## What you should do
Begin at the line containing "(602, 480) = (306, 375): turquoise" in the data below and go on through the line containing "camera: 30 degrees left, 10 degrees down", repeating each line exactly; include both ends and no other line.

╭─ Supplied entries

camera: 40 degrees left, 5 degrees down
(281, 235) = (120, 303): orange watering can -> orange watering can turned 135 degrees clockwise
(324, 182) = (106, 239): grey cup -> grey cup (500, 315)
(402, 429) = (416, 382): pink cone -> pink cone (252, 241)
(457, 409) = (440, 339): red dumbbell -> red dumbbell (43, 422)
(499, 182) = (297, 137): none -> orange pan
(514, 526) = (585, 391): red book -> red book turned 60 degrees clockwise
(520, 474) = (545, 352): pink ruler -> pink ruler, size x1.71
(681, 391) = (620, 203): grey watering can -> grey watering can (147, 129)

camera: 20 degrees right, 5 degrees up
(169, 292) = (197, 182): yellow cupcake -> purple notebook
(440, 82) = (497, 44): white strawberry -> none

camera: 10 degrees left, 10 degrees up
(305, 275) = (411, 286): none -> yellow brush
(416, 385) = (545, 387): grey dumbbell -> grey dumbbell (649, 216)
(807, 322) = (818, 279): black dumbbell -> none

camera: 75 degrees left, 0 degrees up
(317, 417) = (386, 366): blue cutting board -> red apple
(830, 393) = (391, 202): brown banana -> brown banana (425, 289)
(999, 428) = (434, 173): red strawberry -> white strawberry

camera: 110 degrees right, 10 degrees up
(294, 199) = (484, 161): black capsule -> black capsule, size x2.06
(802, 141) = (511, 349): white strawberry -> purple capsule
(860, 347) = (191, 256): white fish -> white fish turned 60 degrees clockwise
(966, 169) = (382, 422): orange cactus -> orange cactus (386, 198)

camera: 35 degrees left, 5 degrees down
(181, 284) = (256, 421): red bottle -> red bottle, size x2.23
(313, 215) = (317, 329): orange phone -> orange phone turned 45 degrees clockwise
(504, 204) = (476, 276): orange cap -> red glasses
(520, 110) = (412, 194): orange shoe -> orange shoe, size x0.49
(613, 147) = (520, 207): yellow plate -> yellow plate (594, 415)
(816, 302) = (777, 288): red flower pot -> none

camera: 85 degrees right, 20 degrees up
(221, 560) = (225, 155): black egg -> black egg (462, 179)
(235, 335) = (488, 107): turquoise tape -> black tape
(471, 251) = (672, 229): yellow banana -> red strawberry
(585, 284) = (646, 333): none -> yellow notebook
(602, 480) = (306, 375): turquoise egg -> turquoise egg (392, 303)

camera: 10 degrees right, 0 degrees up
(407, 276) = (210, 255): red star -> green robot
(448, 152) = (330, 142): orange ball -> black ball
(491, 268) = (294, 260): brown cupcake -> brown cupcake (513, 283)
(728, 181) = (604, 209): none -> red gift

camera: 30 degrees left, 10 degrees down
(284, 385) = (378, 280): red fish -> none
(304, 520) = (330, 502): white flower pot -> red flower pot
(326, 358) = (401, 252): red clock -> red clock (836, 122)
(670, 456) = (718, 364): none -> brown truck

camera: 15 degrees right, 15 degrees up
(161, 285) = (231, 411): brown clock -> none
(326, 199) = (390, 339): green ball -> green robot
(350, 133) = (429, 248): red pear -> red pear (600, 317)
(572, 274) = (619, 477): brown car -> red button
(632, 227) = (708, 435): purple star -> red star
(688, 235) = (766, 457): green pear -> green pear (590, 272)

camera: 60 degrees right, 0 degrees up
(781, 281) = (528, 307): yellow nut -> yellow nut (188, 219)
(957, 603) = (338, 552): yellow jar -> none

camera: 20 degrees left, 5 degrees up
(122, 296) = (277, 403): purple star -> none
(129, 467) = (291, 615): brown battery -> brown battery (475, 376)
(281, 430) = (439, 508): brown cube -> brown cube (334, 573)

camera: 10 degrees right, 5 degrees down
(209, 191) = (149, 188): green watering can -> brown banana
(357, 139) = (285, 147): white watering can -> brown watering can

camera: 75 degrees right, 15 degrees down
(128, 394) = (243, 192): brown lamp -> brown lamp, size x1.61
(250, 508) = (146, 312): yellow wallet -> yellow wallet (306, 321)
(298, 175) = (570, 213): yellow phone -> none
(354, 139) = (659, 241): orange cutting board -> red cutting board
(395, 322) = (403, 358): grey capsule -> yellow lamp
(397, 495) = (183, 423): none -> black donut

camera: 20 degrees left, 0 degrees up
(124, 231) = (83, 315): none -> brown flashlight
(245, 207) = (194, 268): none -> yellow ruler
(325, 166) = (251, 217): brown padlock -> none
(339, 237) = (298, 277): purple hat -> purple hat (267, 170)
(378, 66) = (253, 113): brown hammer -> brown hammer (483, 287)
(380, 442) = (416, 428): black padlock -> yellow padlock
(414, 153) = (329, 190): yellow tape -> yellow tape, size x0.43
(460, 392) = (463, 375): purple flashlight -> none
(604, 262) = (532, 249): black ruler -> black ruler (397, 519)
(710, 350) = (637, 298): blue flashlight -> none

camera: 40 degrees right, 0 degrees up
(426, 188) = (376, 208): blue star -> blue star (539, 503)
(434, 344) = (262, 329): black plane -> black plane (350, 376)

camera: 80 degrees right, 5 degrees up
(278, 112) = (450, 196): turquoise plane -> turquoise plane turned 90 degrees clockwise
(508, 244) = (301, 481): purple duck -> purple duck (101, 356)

╰─

## Output for this exercise
(602, 480) = (306, 375): turquoise egg -> turquoise egg (392, 303)

camera: 10 degrees right, 0 degrees up
(407, 276) = (210, 255): red star -> green robot
(448, 152) = (330, 142): orange ball -> black ball
(491, 268) = (294, 260): brown cupcake -> brown cupcake (513, 283)
(728, 181) = (604, 209): none -> red gift

camera: 30 degrees left, 10 degrees down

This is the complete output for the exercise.